WORK REQUEST:
Repeat, word for word, the lines below from the one containing "You are organizing a workspace" through the end of the entries.

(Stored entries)
Start of Block
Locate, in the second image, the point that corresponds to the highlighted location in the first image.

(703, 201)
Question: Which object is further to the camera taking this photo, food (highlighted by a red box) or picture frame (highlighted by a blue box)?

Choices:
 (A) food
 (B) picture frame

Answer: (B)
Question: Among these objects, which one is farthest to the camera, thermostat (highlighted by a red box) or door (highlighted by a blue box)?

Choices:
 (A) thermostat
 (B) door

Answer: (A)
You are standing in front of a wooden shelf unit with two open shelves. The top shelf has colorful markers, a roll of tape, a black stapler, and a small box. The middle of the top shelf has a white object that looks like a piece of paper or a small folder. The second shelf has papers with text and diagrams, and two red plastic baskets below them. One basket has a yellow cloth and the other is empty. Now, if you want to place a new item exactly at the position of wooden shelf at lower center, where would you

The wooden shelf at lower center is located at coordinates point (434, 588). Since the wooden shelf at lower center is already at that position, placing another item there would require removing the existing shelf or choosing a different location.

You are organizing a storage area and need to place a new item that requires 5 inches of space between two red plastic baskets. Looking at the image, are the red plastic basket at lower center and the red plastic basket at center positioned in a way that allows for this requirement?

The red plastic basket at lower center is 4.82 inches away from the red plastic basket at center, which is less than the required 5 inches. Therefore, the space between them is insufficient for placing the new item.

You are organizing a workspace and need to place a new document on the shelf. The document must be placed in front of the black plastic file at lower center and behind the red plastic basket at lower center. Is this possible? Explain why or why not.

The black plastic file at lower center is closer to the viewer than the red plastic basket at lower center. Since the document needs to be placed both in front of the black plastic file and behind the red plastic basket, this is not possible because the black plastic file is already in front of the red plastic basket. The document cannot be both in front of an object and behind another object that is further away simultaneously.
End of Block
SOLUTION TO THIS EXERCISE:
You are organizing a workspace and need to place a new document on the shelf. The document must be placed in front of the black plastic file at lower center and behind the red plastic basket at lower center. Is this possible? Explain why or why not.

The black plastic file at lower center is closer to the viewer than the red plastic basket at lower center. Since the document needs to be placed both in front of the black plastic file and behind the red plastic basket, this is not possible because the black plastic file is already in front of the red plastic basket. The document cannot be both in front of an object and behind another object that is further away simultaneously.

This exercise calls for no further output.